• **Data excerpt**:
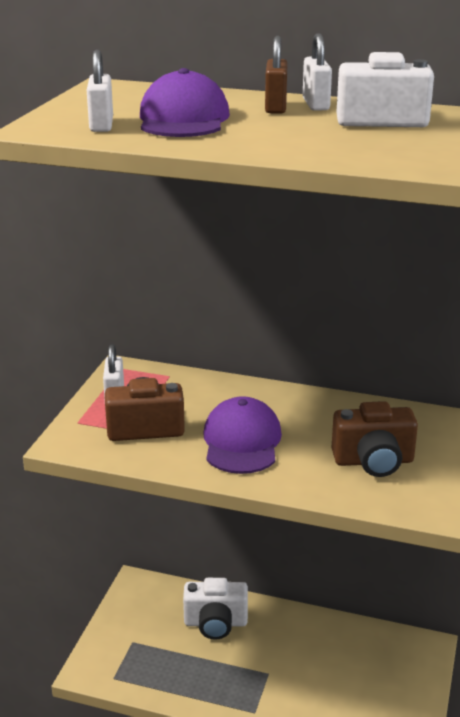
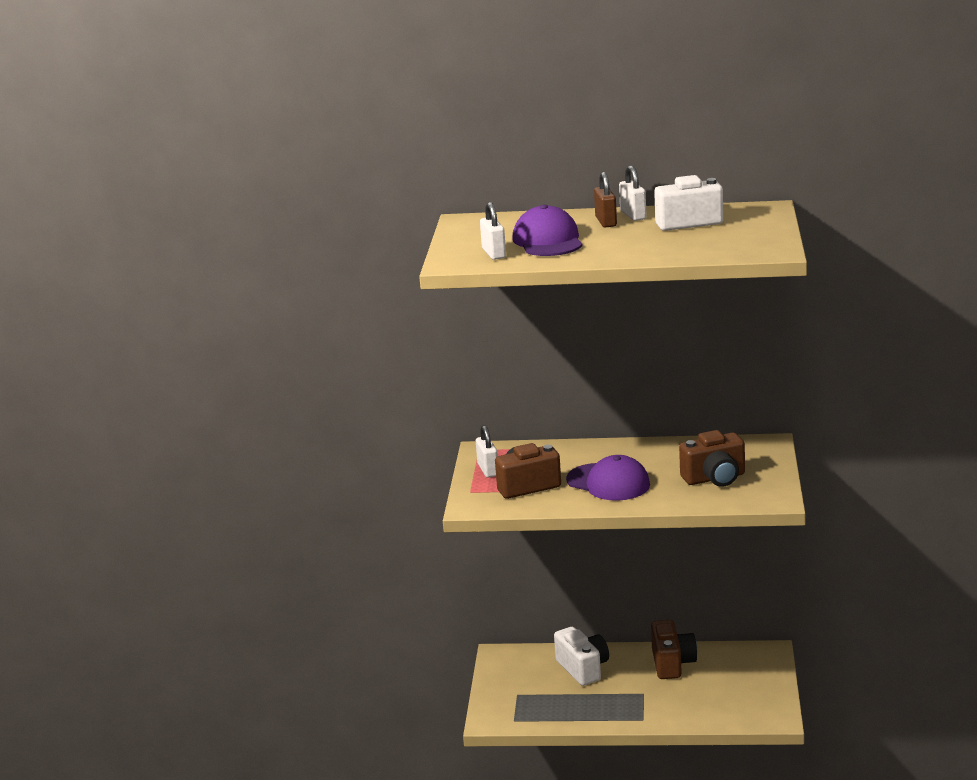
camera: 10 degrees left, 5 degrees down
(215, 623) = (583, 669): white camera -> white camera turned 105 degrees counterclockwise
(242, 441) = (608, 482): purple cap -> purple cap turned 135 degrees clockwise
(314, 638) = (672, 663): none -> brown camera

• **Task item**: Print precisely the lines from the one with "(215, 623) = (583, 669): white" through the end of the data above, adding nothing.

• **Solution to the exercise**:
(215, 623) = (583, 669): white camera -> white camera turned 105 degrees counterclockwise
(242, 441) = (608, 482): purple cap -> purple cap turned 135 degrees clockwise
(314, 638) = (672, 663): none -> brown camera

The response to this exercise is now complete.